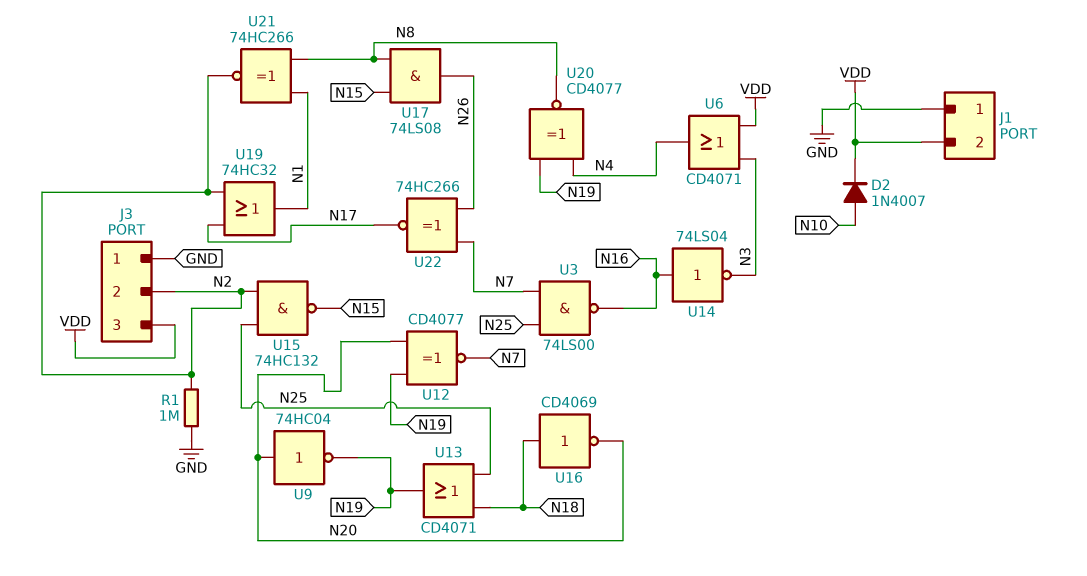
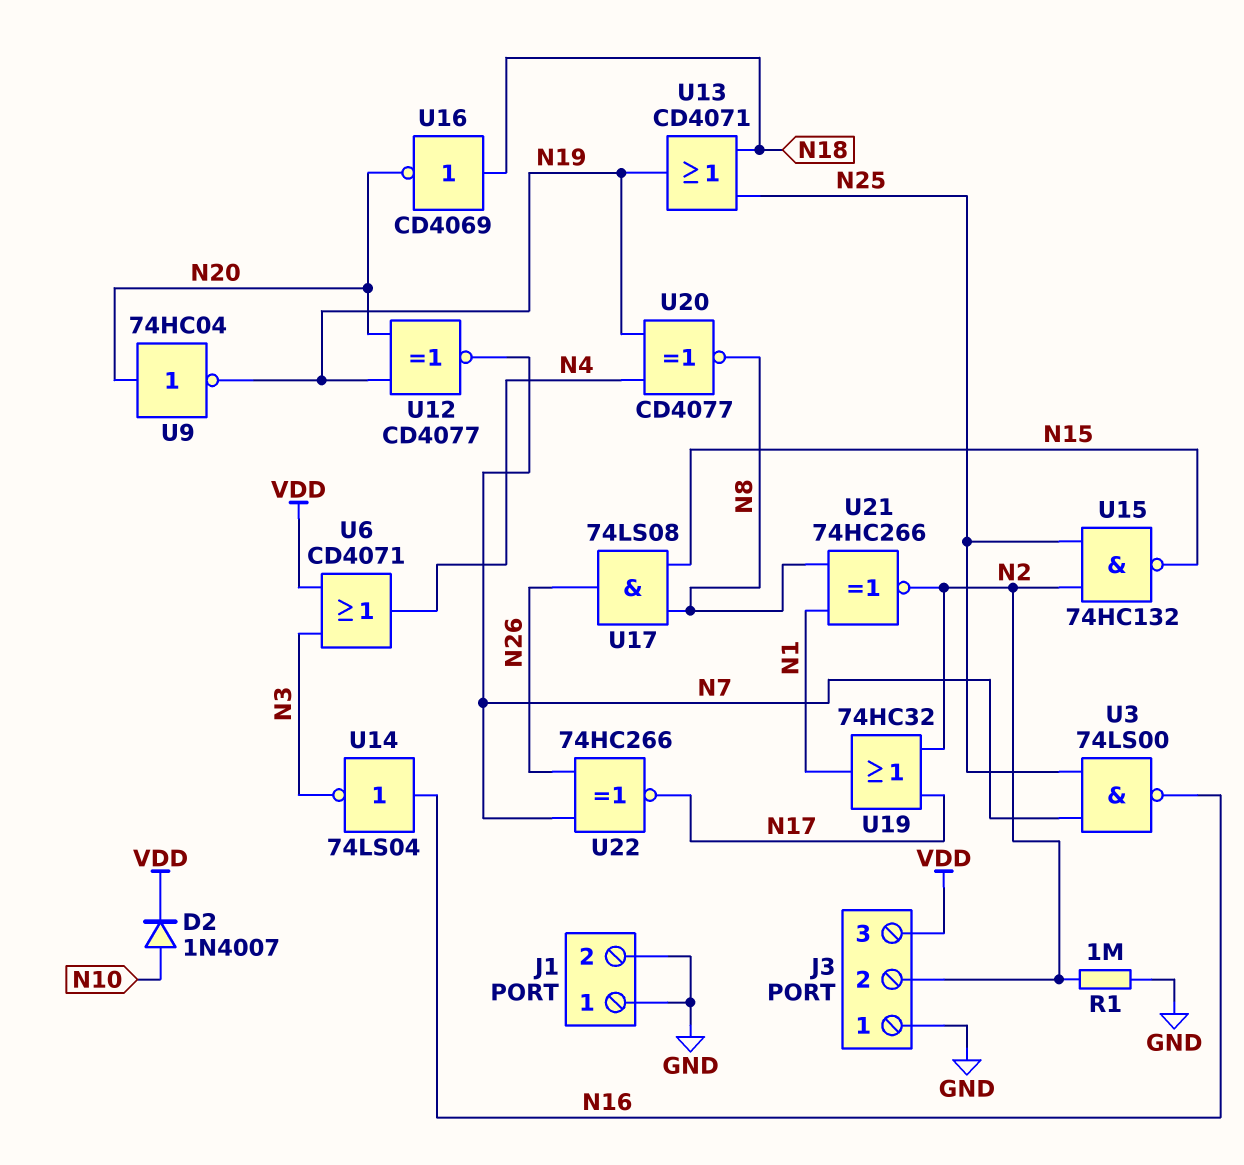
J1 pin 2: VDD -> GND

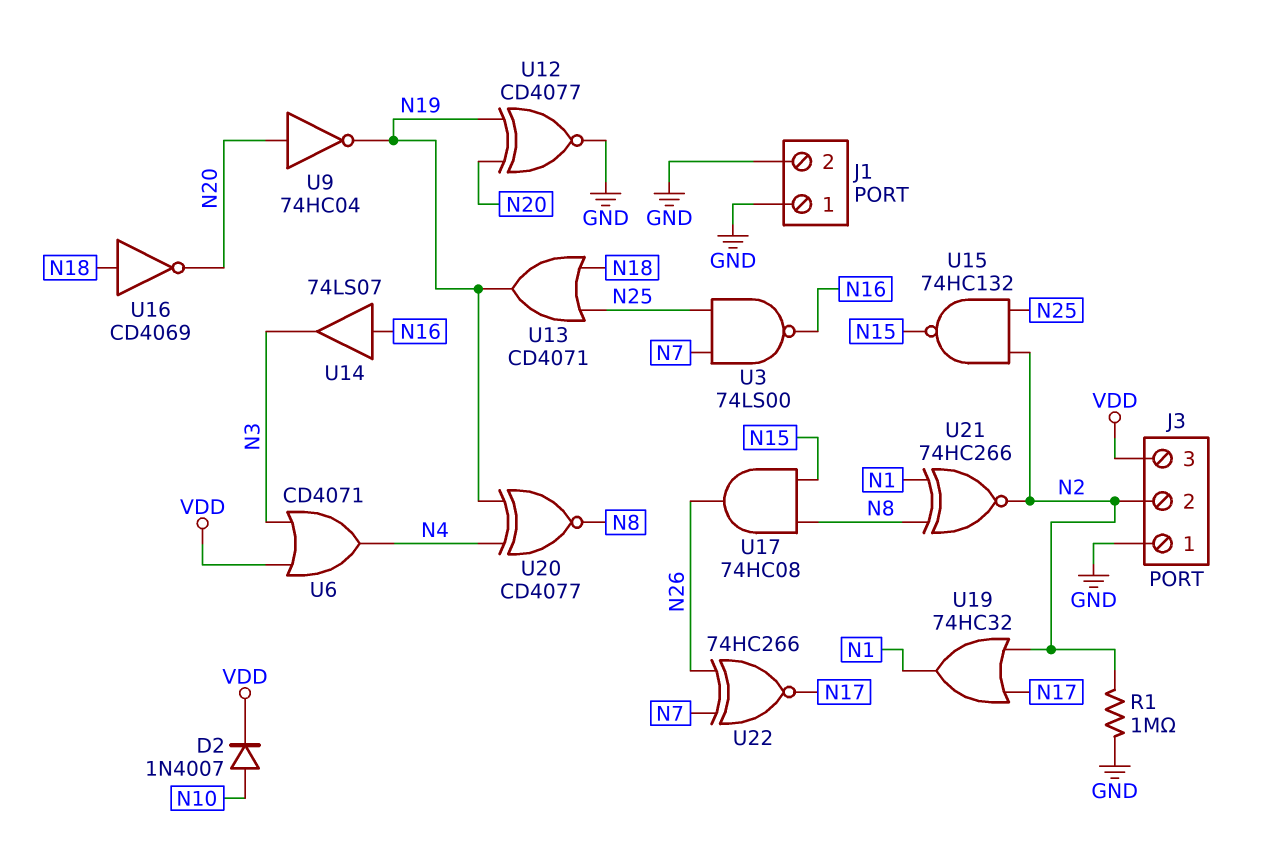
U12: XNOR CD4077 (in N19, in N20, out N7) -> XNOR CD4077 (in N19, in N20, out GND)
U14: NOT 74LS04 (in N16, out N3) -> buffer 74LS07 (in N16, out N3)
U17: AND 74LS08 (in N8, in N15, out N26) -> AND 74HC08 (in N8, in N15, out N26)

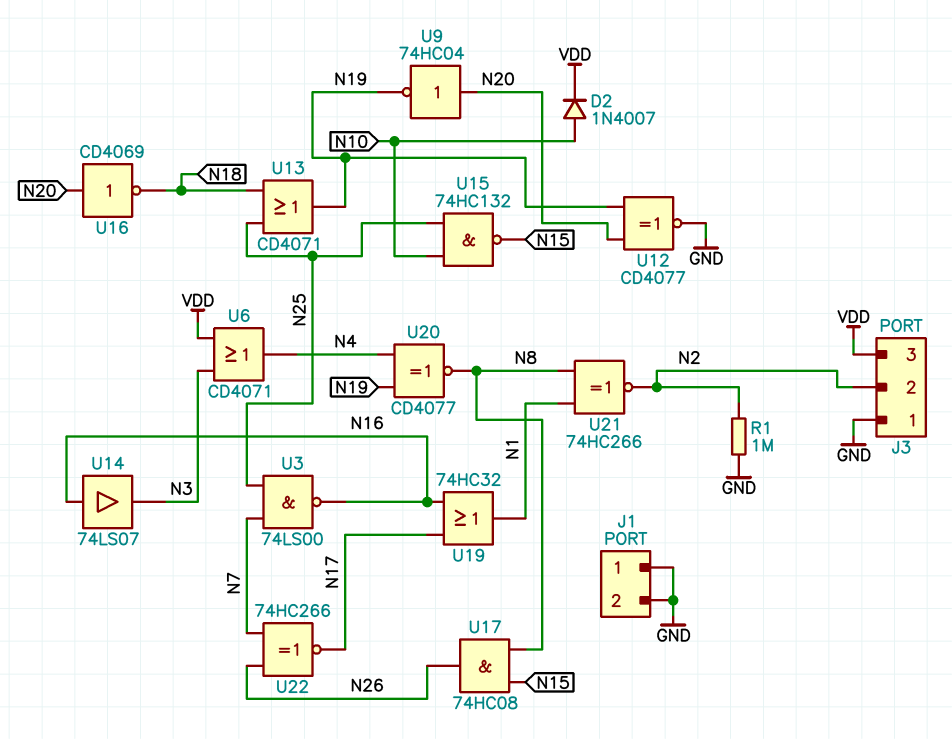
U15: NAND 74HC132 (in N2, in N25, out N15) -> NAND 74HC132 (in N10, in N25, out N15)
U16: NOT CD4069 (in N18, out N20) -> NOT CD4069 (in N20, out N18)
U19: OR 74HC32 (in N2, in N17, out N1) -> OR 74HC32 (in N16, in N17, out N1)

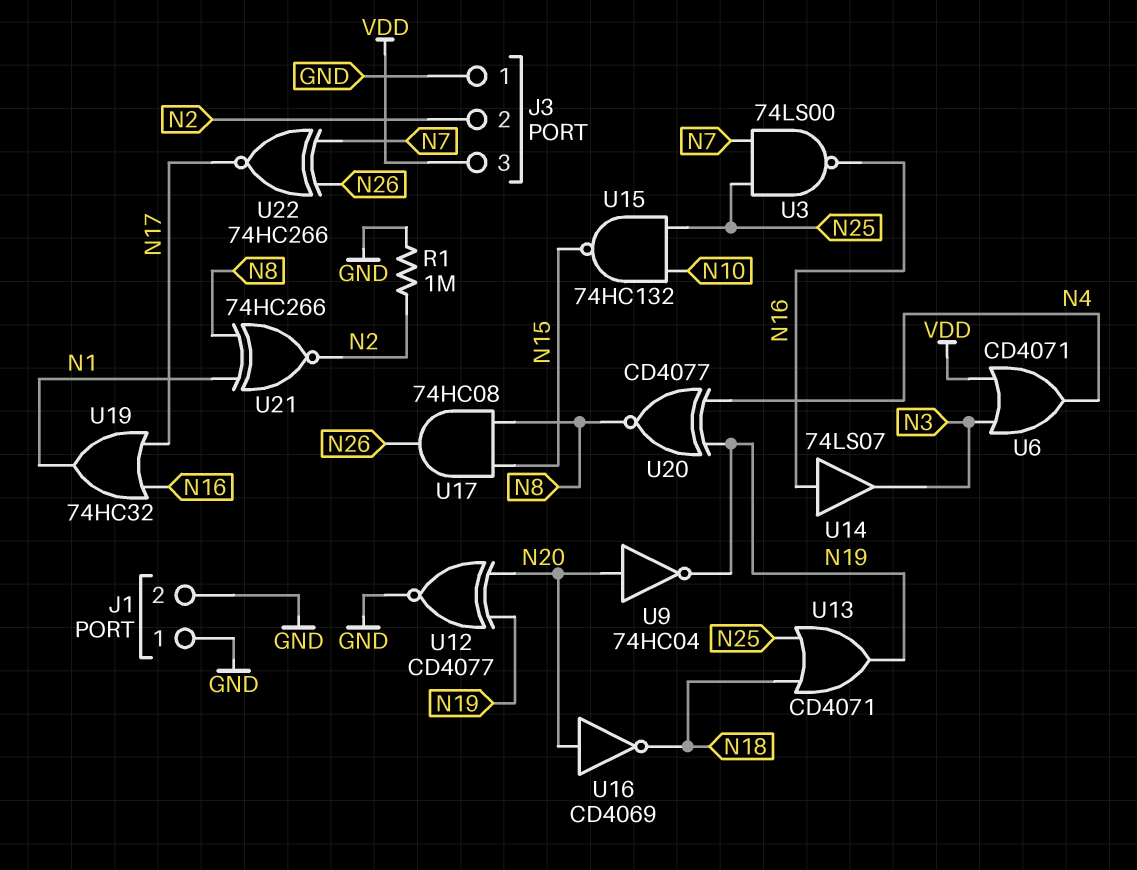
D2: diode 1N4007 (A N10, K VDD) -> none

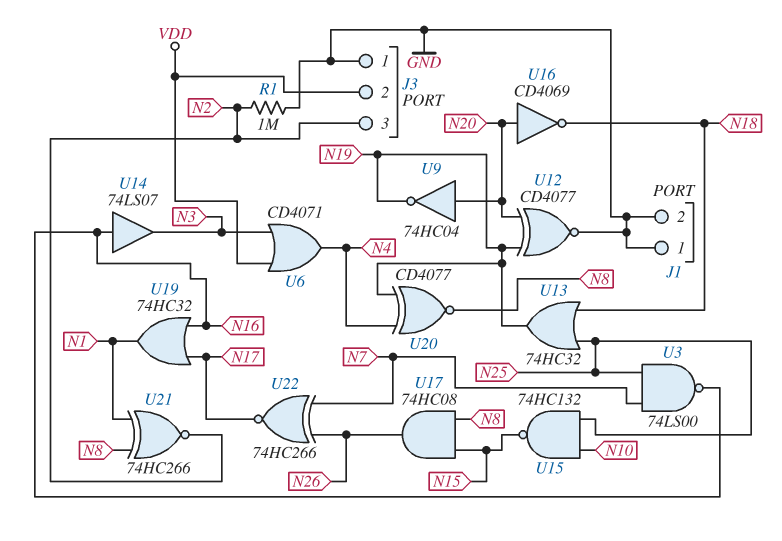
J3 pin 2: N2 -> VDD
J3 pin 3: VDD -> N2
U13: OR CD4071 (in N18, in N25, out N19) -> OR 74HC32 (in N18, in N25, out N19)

========

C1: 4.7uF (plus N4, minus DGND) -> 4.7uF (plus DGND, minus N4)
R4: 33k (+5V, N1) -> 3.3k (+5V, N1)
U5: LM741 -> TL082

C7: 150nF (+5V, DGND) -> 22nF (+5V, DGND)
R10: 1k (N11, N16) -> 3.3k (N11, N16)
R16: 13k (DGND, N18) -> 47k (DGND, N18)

========

Exercise brief
Among the entries above, copy exactly the stretch from the line holding "U19: OR 74HC32" through the line holding "U13: OR CD4071", leaving out any pictures.

Solution to this problem
U19: OR 74HC32 (in N2, in N17, out N1) -> OR 74HC32 (in N16, in N17, out N1)

D2: diode 1N4007 (A N10, K VDD) -> none

J3 pin 2: N2 -> VDD
J3 pin 3: VDD -> N2
U13: OR CD4071 (in N18, in N25, out N19) -> OR 74HC32 (in N18, in N25, out N19)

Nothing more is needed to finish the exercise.